EXERCISE AIM: Word-for-word repetition of the records below is needed, but only from the line holding "LINE3 pin DO: GP21 -> GP12" through the final line, with pictures excluded.
::::::
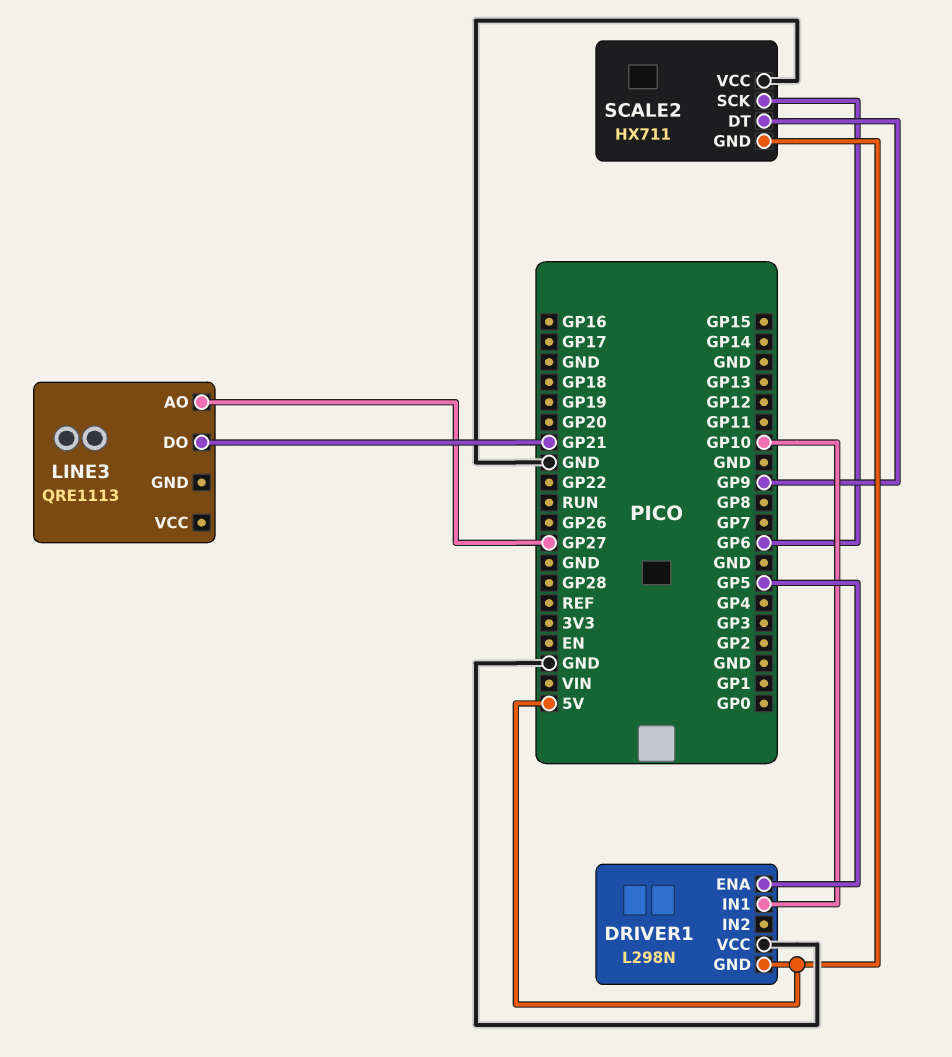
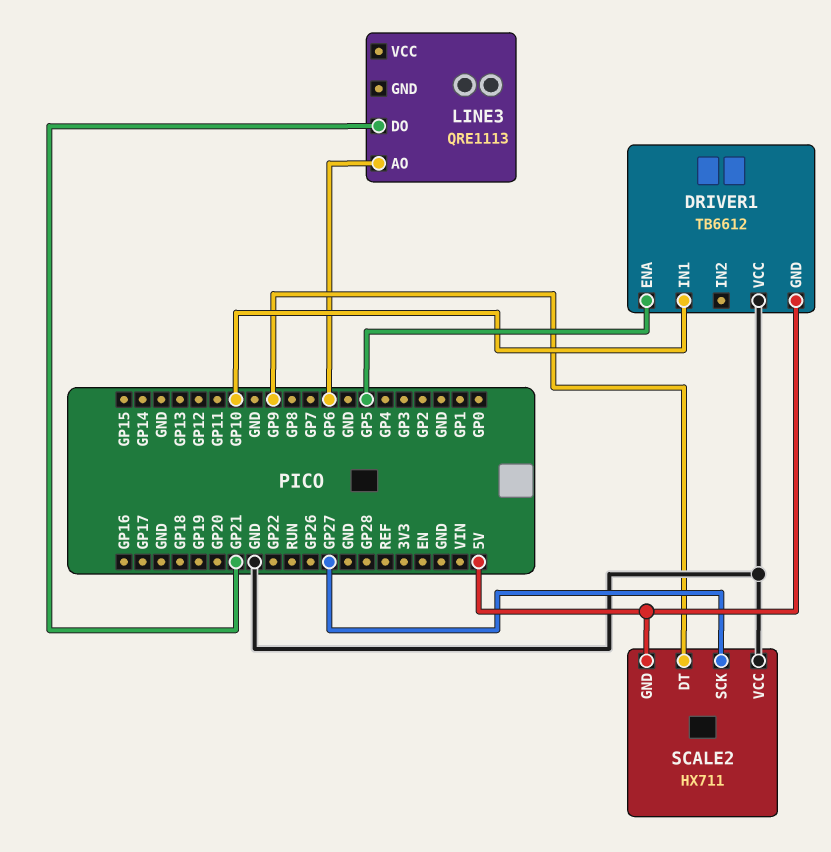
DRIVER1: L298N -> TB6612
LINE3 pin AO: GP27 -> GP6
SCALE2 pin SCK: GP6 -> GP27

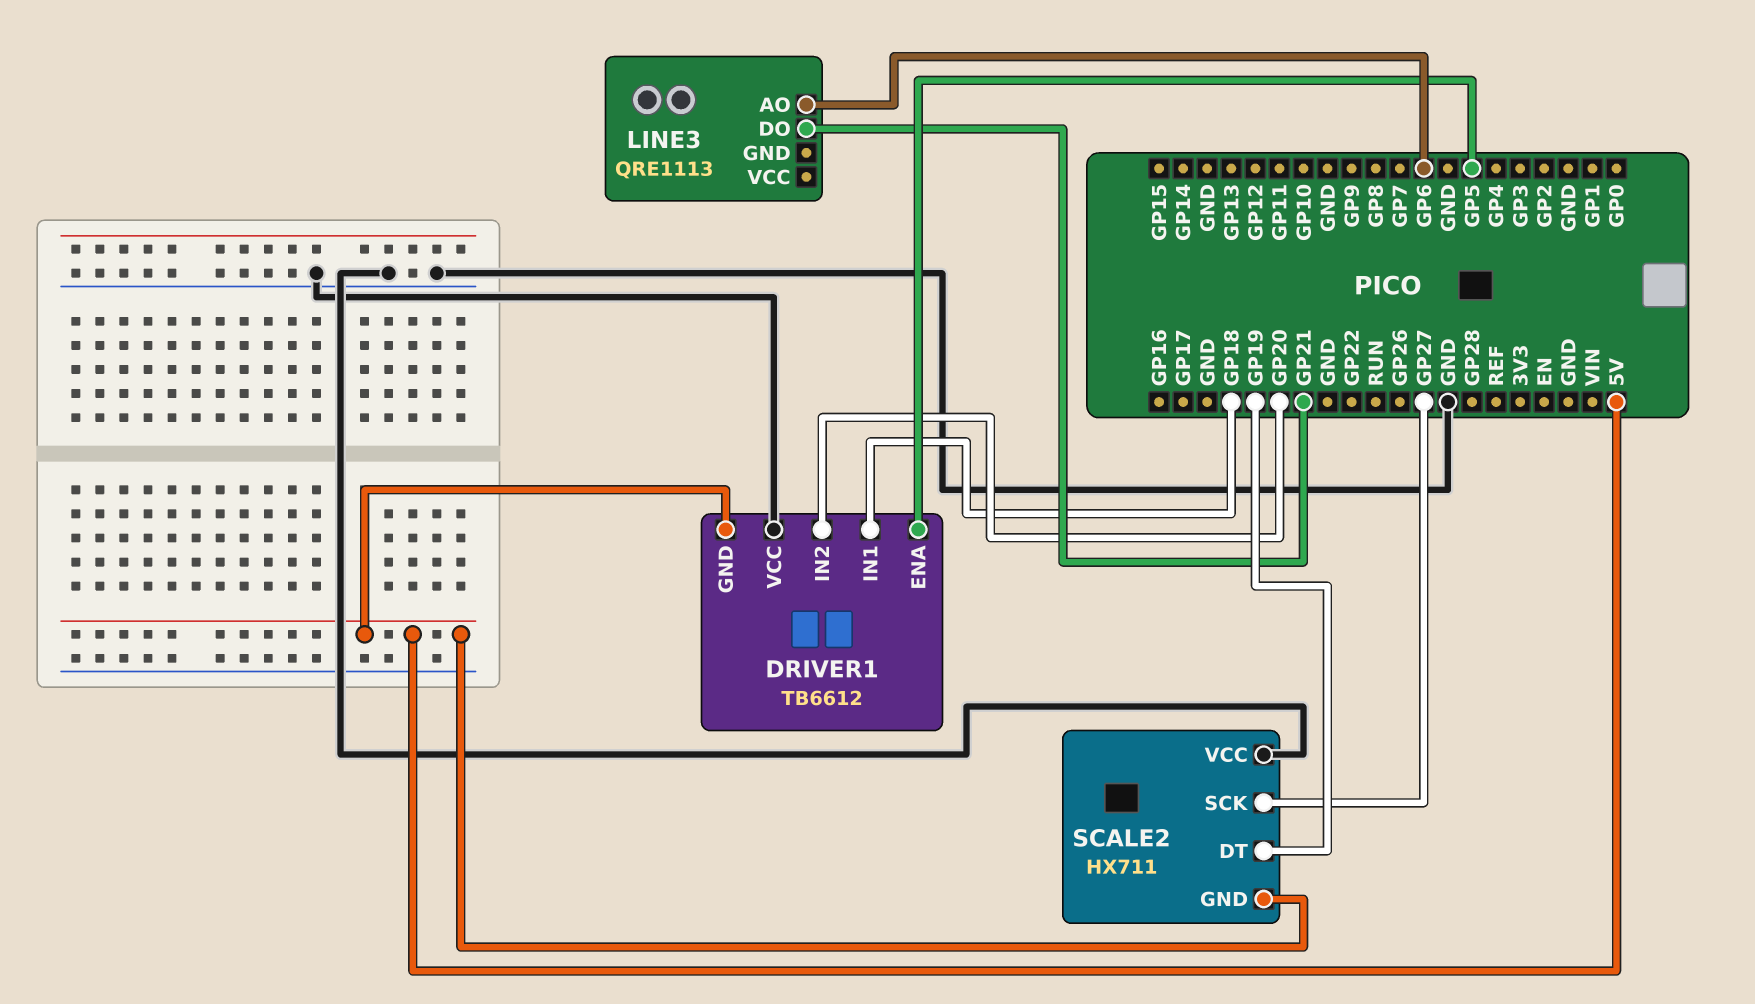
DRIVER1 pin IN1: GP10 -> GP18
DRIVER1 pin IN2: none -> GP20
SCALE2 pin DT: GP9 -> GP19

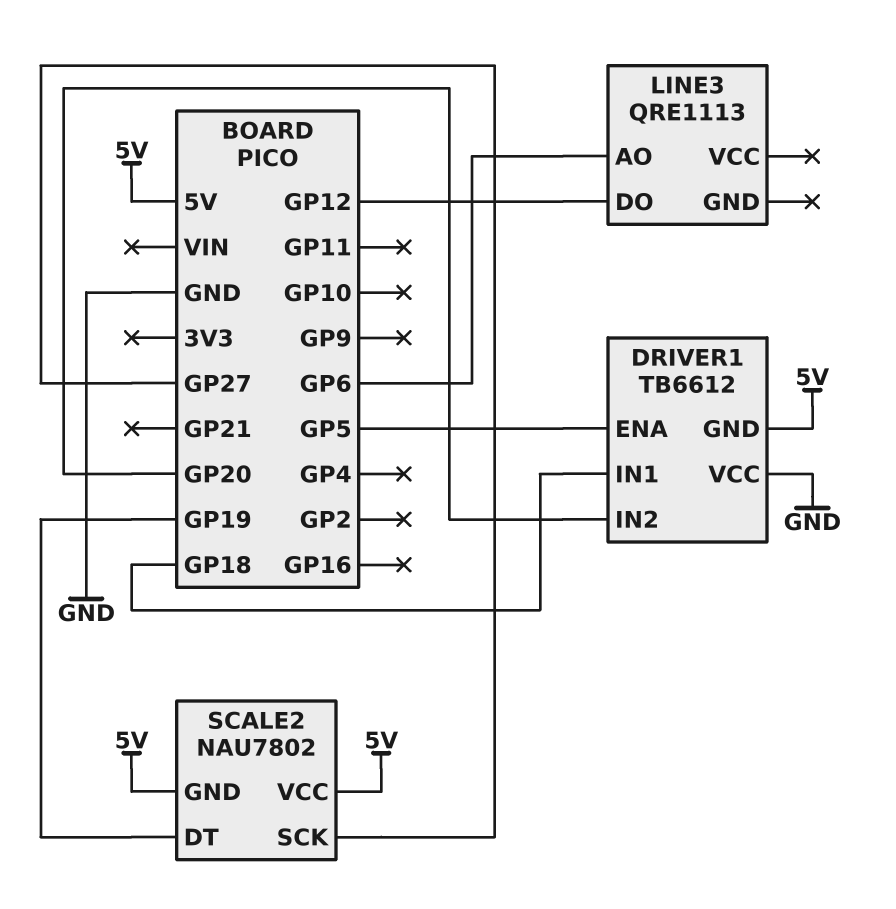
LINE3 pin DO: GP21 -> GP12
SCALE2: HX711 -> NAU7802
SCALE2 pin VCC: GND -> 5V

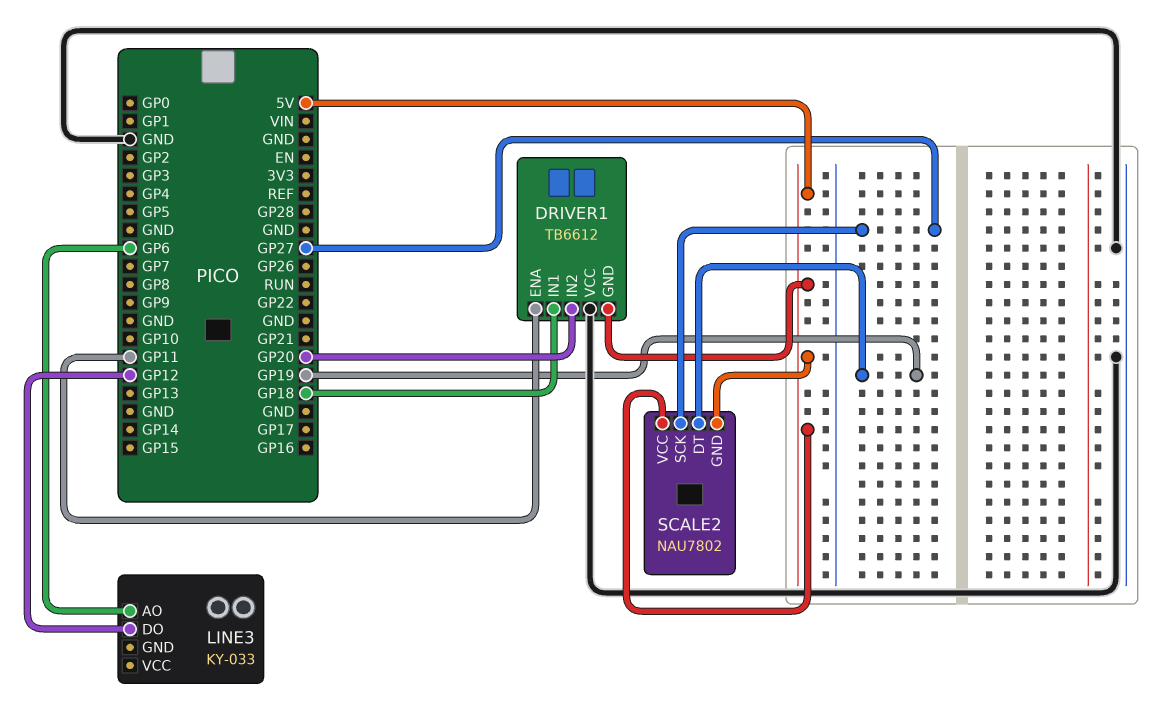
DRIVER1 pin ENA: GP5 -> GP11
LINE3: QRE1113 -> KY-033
::::::
WRITTEN SOLUTION:
LINE3 pin DO: GP21 -> GP12
SCALE2: HX711 -> NAU7802
SCALE2 pin VCC: GND -> 5V

DRIVER1 pin ENA: GP5 -> GP11
LINE3: QRE1113 -> KY-033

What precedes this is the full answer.